(TASK DETAILS)
Output only the lines below from the one containing "BT3 pin RXD: D10 -> D7" to the one containing "RFID: RC522 -> MFRC522", exactly as written, both ends kept.

(EXCERPTED RECORDS)
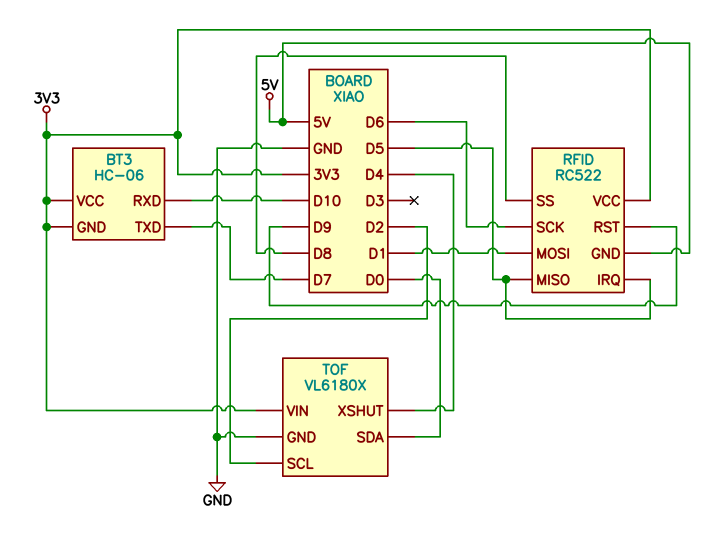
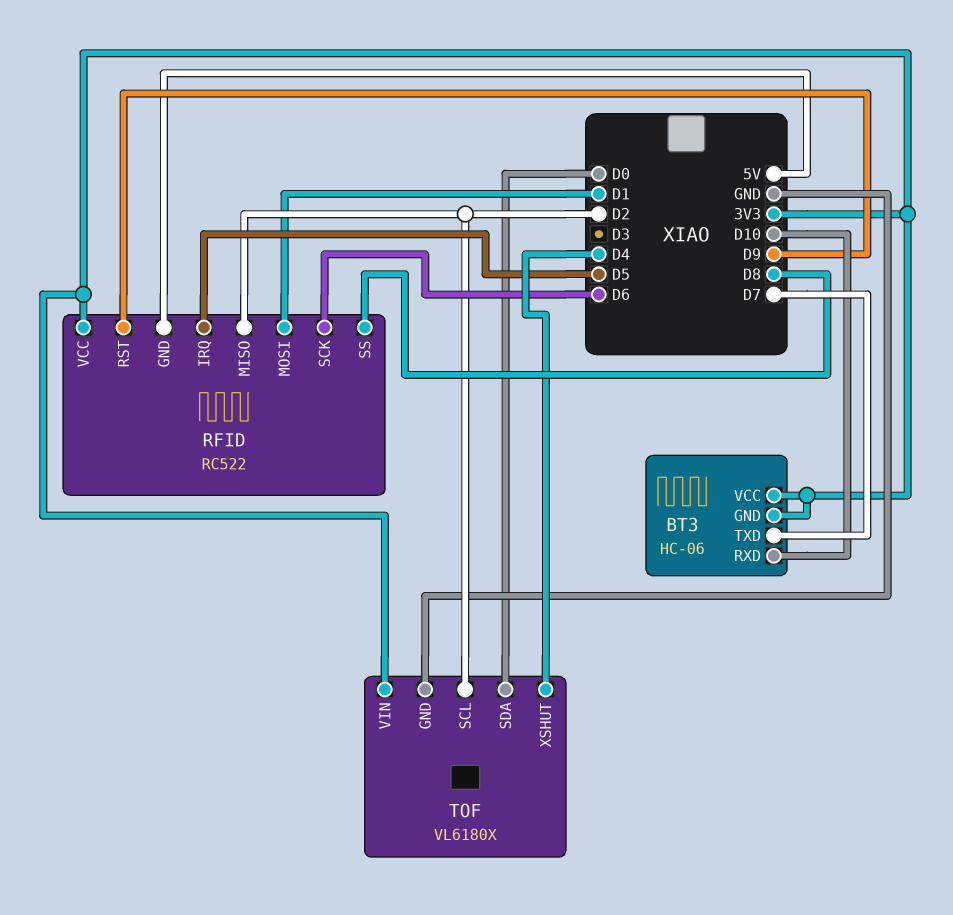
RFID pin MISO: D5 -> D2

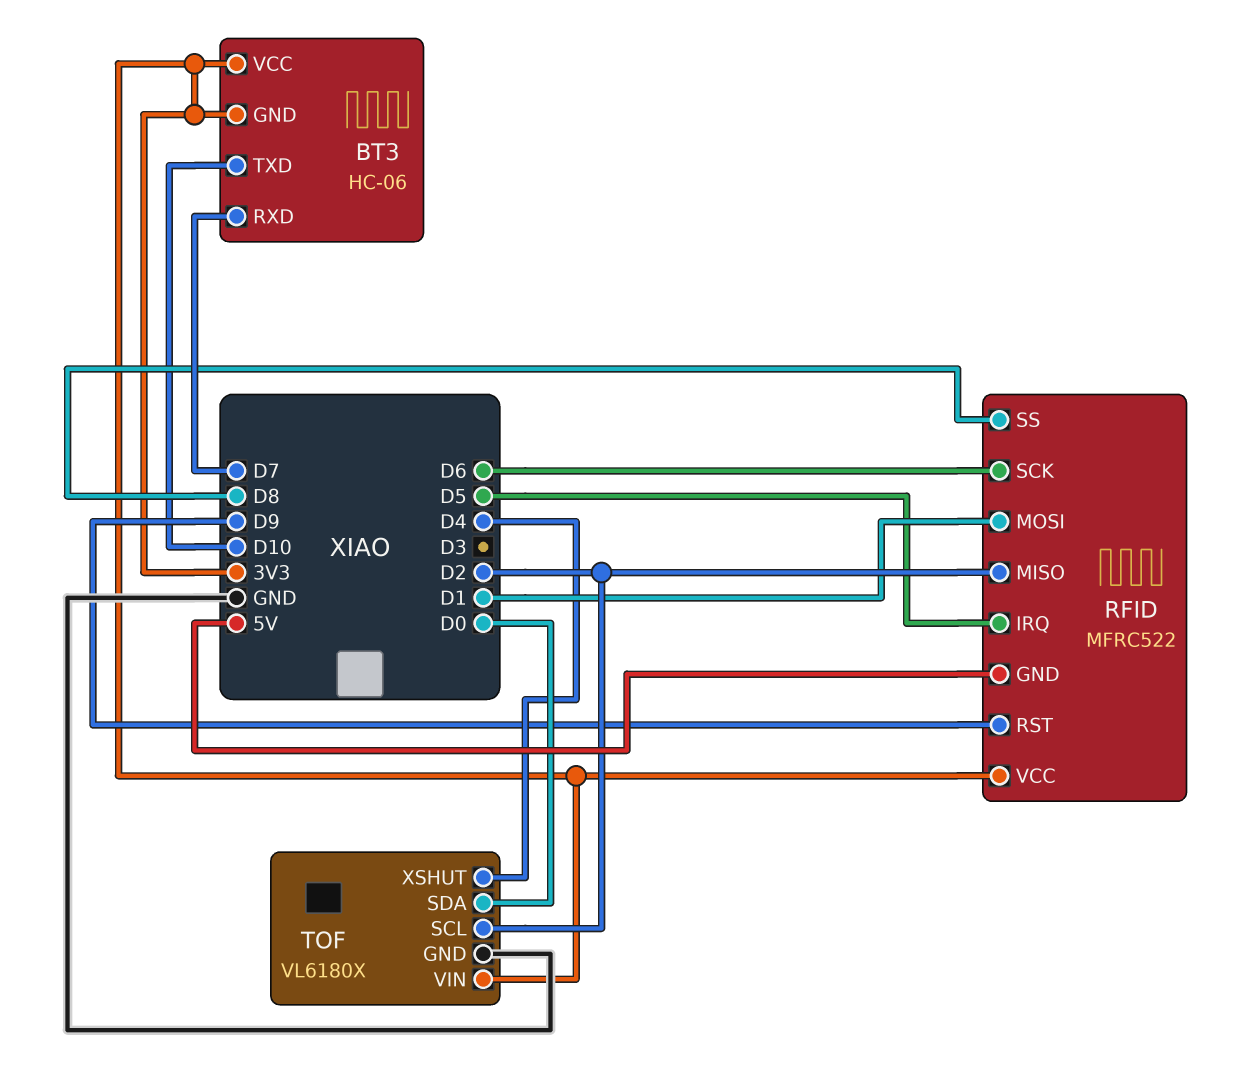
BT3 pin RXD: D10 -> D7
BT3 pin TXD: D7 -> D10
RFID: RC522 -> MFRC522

---

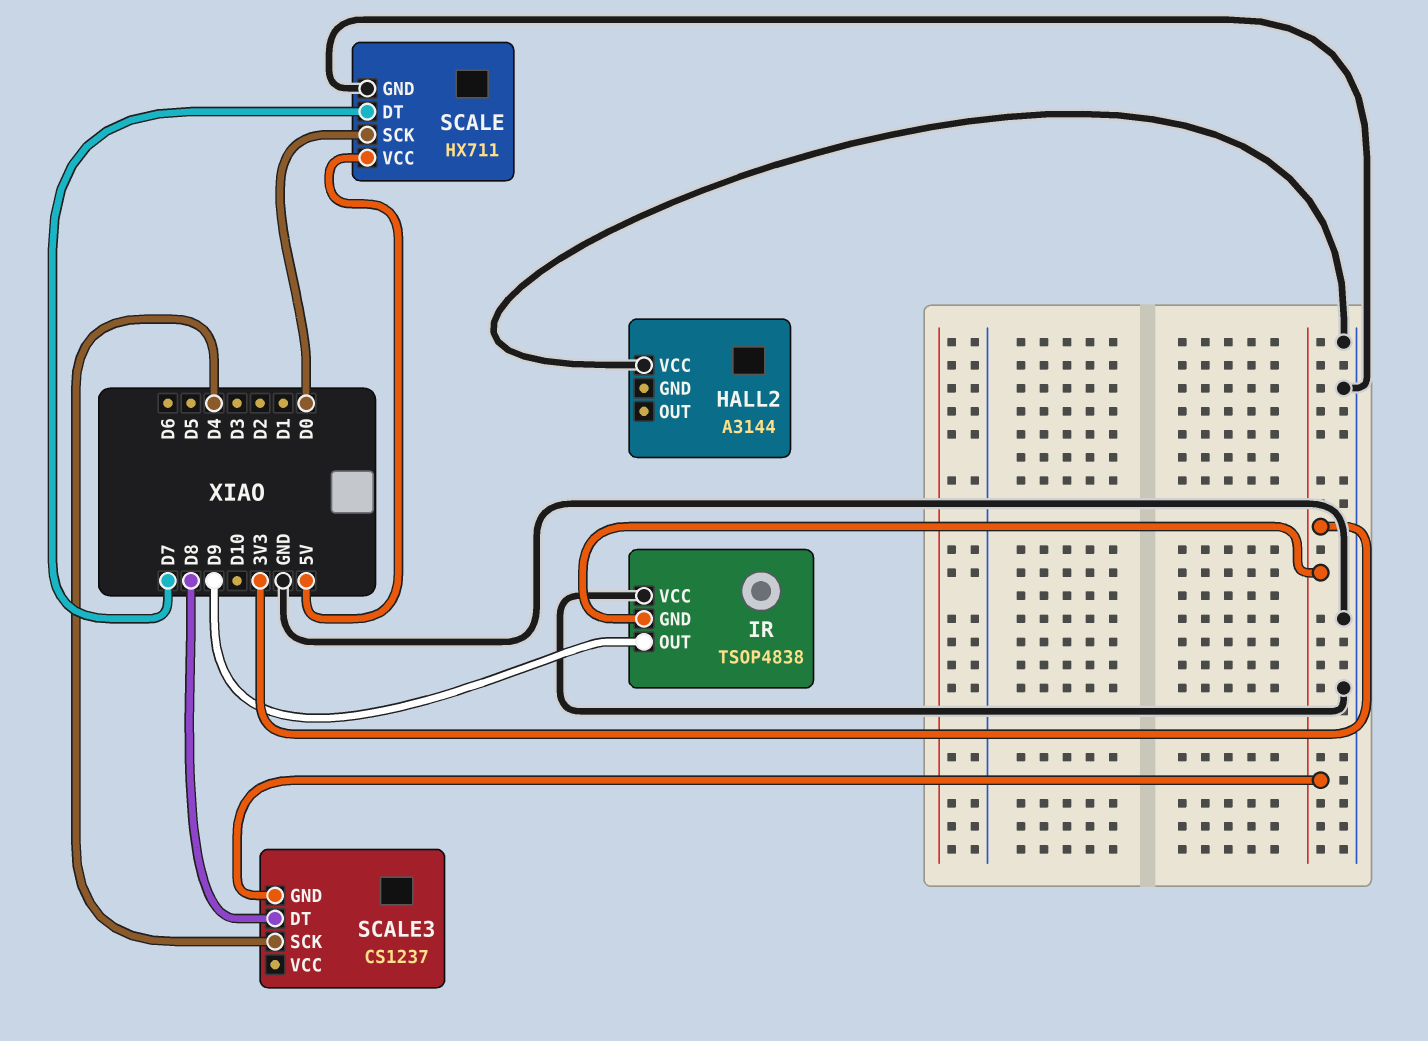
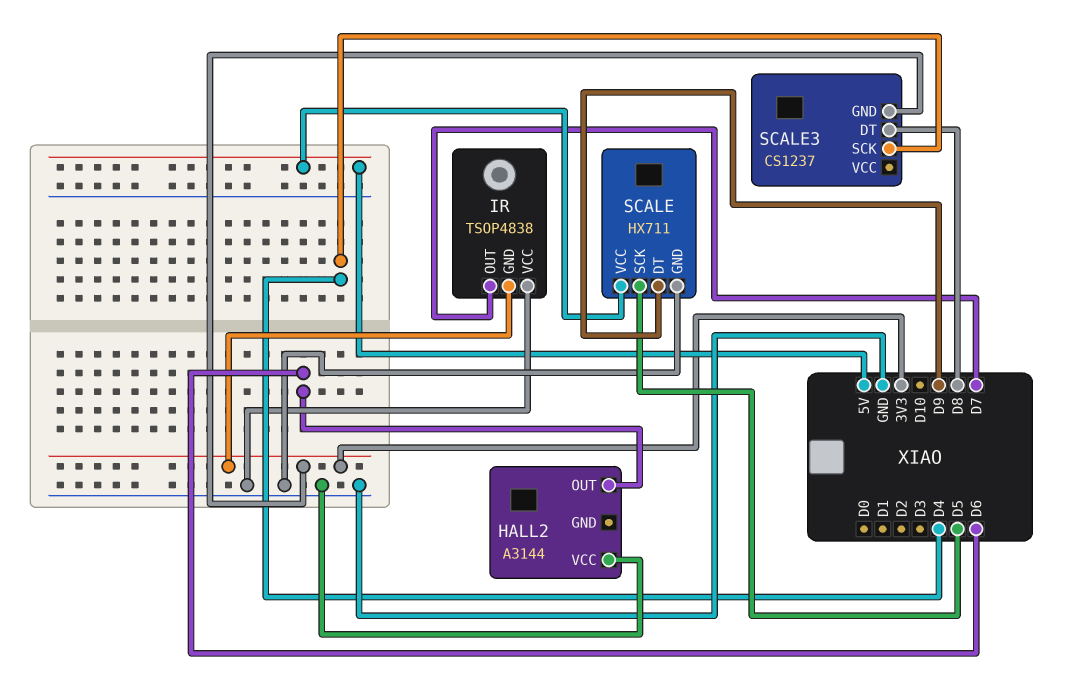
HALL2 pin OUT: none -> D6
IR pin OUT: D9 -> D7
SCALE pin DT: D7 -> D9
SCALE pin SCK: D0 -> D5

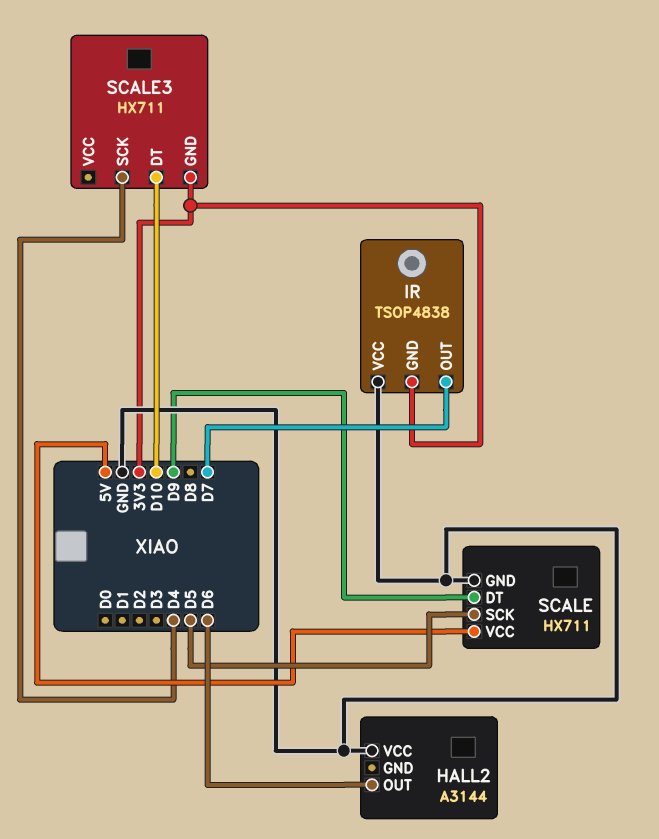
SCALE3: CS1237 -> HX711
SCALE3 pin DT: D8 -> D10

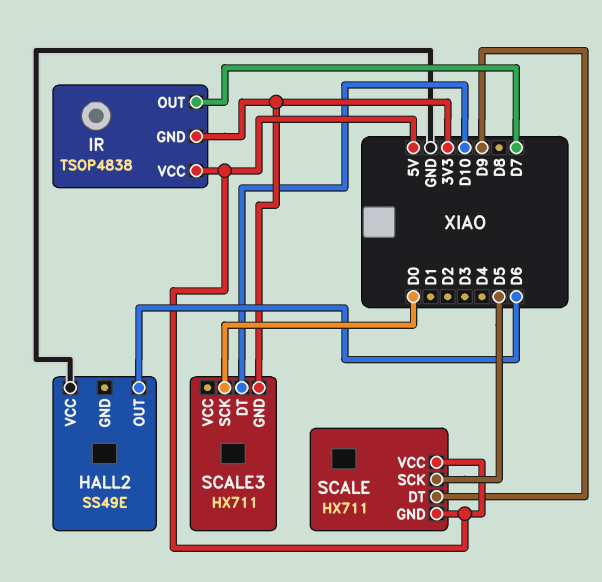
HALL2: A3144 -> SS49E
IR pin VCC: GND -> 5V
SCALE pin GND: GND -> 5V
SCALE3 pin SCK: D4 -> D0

---

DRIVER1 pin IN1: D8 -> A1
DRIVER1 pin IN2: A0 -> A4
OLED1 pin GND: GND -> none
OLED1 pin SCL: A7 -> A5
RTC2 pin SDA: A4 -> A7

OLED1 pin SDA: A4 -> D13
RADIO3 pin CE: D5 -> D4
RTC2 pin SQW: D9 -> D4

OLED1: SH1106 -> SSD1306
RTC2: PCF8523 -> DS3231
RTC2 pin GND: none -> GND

(RESPONSE FOR THIS EXERCISE)
BT3 pin RXD: D10 -> D7
BT3 pin TXD: D7 -> D10
RFID: RC522 -> MFRC522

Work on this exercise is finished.